Give back, exactly and with nothing else, the lines running from the one that contains "(312, 306) = (359, 240): yellow" to the end of the entries below; do not include pictures.
"""
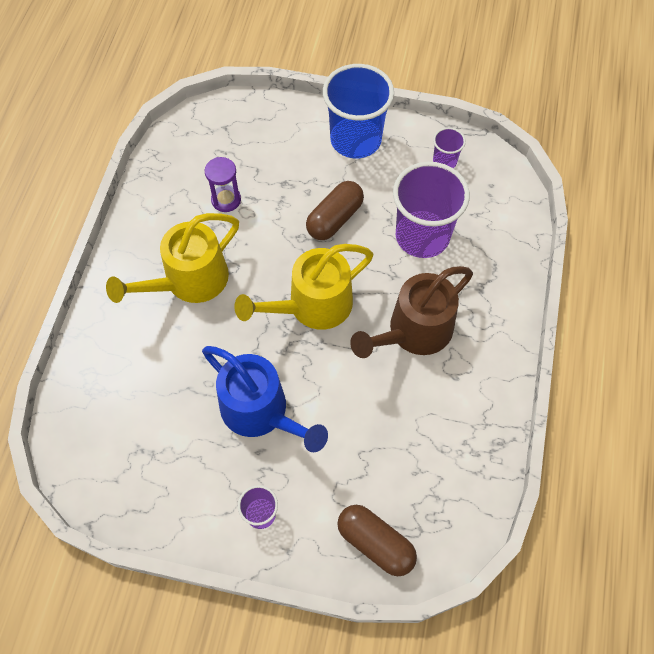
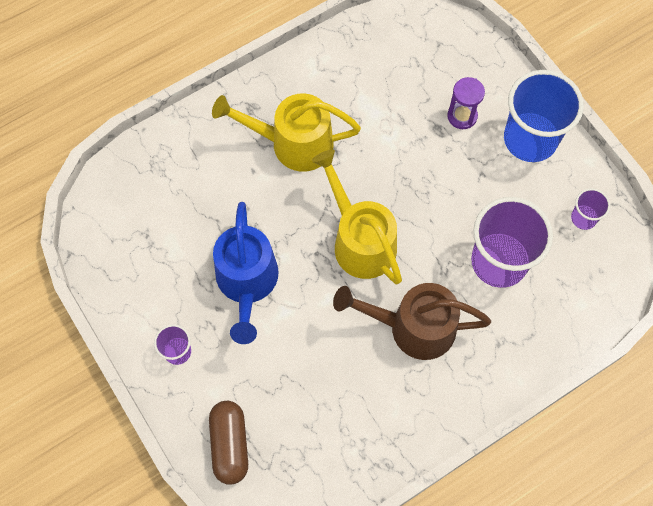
camera: 45 degrees right, 5 degrees up
(226, 200) = (381, 103): purple hourglass -> purple hourglass (462, 116)
(312, 306) = (359, 240): yellow watering can -> yellow watering can turned 45 degrees clockwise
(334, 219) = (446, 188): brown capsule -> none

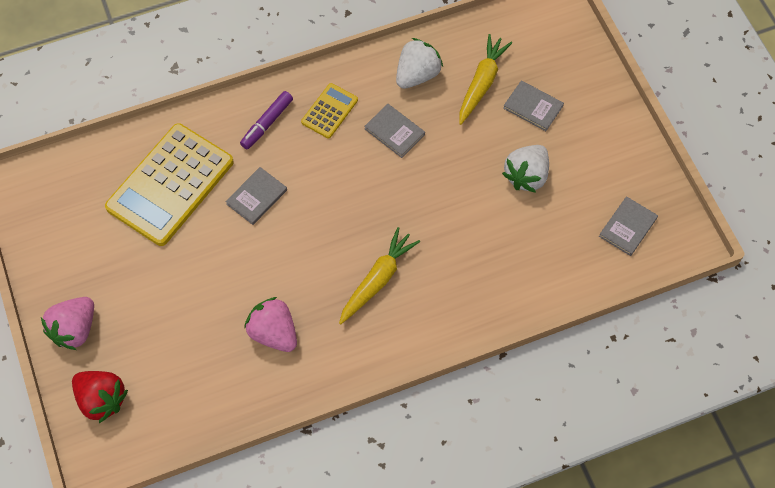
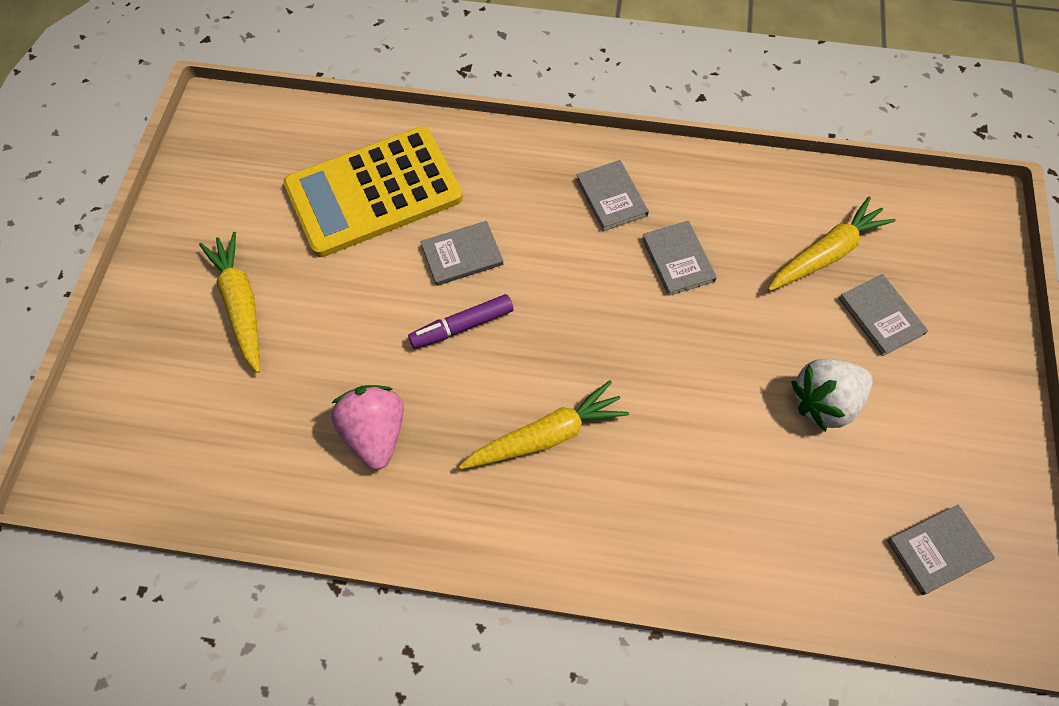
camera: 30 degrees right, 0 degrees up
(75, 329) = (158, 302): pink strawberry -> none
(102, 399) = (127, 403): red strawberry -> none
(132, 302) = (241, 304): none -> yellow carrot
(267, 123) = (528, 176): purple marker -> purple marker (462, 326)
(329, 111) = (611, 197): yellow calculator -> grey book
(417, 75) = (746, 205): white strawberry -> none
"""
**Output below**:
(312, 306) = (359, 240): yellow watering can -> yellow watering can turned 45 degrees clockwise
(334, 219) = (446, 188): brown capsule -> none

camera: 30 degrees right, 0 degrees up
(75, 329) = (158, 302): pink strawberry -> none
(102, 399) = (127, 403): red strawberry -> none
(132, 302) = (241, 304): none -> yellow carrot
(267, 123) = (528, 176): purple marker -> purple marker (462, 326)
(329, 111) = (611, 197): yellow calculator -> grey book
(417, 75) = (746, 205): white strawberry -> none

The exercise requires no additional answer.